Problem description
In full and word for word, copy the records that follow.

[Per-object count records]
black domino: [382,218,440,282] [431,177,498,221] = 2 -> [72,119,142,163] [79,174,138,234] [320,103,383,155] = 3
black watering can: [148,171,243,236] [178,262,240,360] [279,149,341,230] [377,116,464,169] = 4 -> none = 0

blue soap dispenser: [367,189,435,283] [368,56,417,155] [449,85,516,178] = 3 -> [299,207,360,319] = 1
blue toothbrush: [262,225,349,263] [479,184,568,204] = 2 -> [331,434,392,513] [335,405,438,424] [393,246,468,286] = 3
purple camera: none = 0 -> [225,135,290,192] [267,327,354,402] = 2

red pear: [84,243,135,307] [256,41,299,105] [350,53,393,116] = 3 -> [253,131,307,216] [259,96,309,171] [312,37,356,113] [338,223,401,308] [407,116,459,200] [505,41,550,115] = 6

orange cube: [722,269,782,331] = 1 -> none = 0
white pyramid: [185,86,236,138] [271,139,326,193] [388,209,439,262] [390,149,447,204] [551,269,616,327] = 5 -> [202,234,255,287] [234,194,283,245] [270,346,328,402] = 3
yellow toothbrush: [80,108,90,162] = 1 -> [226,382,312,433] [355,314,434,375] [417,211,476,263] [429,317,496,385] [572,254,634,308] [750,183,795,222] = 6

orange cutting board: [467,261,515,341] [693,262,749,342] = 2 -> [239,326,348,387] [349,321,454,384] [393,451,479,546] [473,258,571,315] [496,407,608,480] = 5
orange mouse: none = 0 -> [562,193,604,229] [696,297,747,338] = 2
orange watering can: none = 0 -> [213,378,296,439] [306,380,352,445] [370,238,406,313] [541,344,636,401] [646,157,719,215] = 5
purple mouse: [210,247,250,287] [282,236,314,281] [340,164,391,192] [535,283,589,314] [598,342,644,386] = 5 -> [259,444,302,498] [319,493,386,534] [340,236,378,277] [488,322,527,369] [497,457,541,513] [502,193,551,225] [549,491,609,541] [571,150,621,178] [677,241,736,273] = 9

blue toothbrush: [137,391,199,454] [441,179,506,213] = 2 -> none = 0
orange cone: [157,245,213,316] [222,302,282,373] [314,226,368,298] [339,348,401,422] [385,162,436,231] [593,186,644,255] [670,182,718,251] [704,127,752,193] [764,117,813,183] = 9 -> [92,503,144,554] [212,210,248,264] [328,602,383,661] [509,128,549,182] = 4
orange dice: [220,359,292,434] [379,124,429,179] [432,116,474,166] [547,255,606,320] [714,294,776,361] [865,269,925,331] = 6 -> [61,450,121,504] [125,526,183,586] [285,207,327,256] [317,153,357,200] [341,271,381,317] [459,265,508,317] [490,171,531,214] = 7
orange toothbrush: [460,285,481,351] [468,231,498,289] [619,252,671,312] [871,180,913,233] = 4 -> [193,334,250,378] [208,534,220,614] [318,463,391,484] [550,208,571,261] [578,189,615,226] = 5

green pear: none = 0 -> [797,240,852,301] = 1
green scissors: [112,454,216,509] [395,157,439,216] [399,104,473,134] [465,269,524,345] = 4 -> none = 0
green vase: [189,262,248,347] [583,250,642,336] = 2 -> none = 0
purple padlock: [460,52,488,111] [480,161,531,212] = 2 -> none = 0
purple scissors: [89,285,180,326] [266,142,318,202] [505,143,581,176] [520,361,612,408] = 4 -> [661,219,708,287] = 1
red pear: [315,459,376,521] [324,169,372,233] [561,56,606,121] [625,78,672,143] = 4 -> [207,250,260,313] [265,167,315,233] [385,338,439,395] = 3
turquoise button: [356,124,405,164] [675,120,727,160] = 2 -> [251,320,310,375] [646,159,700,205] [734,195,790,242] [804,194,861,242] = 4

Solution to this exercise
black domino: [382,218,440,282] [431,177,498,221] = 2 -> [72,119,142,163] [79,174,138,234] [320,103,383,155] = 3
black watering can: [148,171,243,236] [178,262,240,360] [279,149,341,230] [377,116,464,169] = 4 -> none = 0

blue soap dispenser: [367,189,435,283] [368,56,417,155] [449,85,516,178] = 3 -> [299,207,360,319] = 1
blue toothbrush: [262,225,349,263] [479,184,568,204] = 2 -> [331,434,392,513] [335,405,438,424] [393,246,468,286] = 3
purple camera: none = 0 -> [225,135,290,192] [267,327,354,402] = 2

red pear: [84,243,135,307] [256,41,299,105] [350,53,393,116] = 3 -> [253,131,307,216] [259,96,309,171] [312,37,356,113] [338,223,401,308] [407,116,459,200] [505,41,550,115] = 6

orange cube: [722,269,782,331] = 1 -> none = 0
white pyramid: [185,86,236,138] [271,139,326,193] [388,209,439,262] [390,149,447,204] [551,269,616,327] = 5 -> [202,234,255,287] [234,194,283,245] [270,346,328,402] = 3
yellow toothbrush: [80,108,90,162] = 1 -> [226,382,312,433] [355,314,434,375] [417,211,476,263] [429,317,496,385] [572,254,634,308] [750,183,795,222] = 6

orange cutting board: [467,261,515,341] [693,262,749,342] = 2 -> [239,326,348,387] [349,321,454,384] [393,451,479,546] [473,258,571,315] [496,407,608,480] = 5
orange mouse: none = 0 -> [562,193,604,229] [696,297,747,338] = 2
orange watering can: none = 0 -> [213,378,296,439] [306,380,352,445] [370,238,406,313] [541,344,636,401] [646,157,719,215] = 5
purple mouse: [210,247,250,287] [282,236,314,281] [340,164,391,192] [535,283,589,314] [598,342,644,386] = 5 -> [259,444,302,498] [319,493,386,534] [340,236,378,277] [488,322,527,369] [497,457,541,513] [502,193,551,225] [549,491,609,541] [571,150,621,178] [677,241,736,273] = 9

blue toothbrush: [137,391,199,454] [441,179,506,213] = 2 -> none = 0
orange cone: [157,245,213,316] [222,302,282,373] [314,226,368,298] [339,348,401,422] [385,162,436,231] [593,186,644,255] [670,182,718,251] [704,127,752,193] [764,117,813,183] = 9 -> [92,503,144,554] [212,210,248,264] [328,602,383,661] [509,128,549,182] = 4
orange dice: [220,359,292,434] [379,124,429,179] [432,116,474,166] [547,255,606,320] [714,294,776,361] [865,269,925,331] = 6 -> [61,450,121,504] [125,526,183,586] [285,207,327,256] [317,153,357,200] [341,271,381,317] [459,265,508,317] [490,171,531,214] = 7
orange toothbrush: [460,285,481,351] [468,231,498,289] [619,252,671,312] [871,180,913,233] = 4 -> [193,334,250,378] [208,534,220,614] [318,463,391,484] [550,208,571,261] [578,189,615,226] = 5

green pear: none = 0 -> [797,240,852,301] = 1
green scissors: [112,454,216,509] [395,157,439,216] [399,104,473,134] [465,269,524,345] = 4 -> none = 0
green vase: [189,262,248,347] [583,250,642,336] = 2 -> none = 0
purple padlock: [460,52,488,111] [480,161,531,212] = 2 -> none = 0
purple scissors: [89,285,180,326] [266,142,318,202] [505,143,581,176] [520,361,612,408] = 4 -> [661,219,708,287] = 1
red pear: [315,459,376,521] [324,169,372,233] [561,56,606,121] [625,78,672,143] = 4 -> [207,250,260,313] [265,167,315,233] [385,338,439,395] = 3
turquoise button: [356,124,405,164] [675,120,727,160] = 2 -> [251,320,310,375] [646,159,700,205] [734,195,790,242] [804,194,861,242] = 4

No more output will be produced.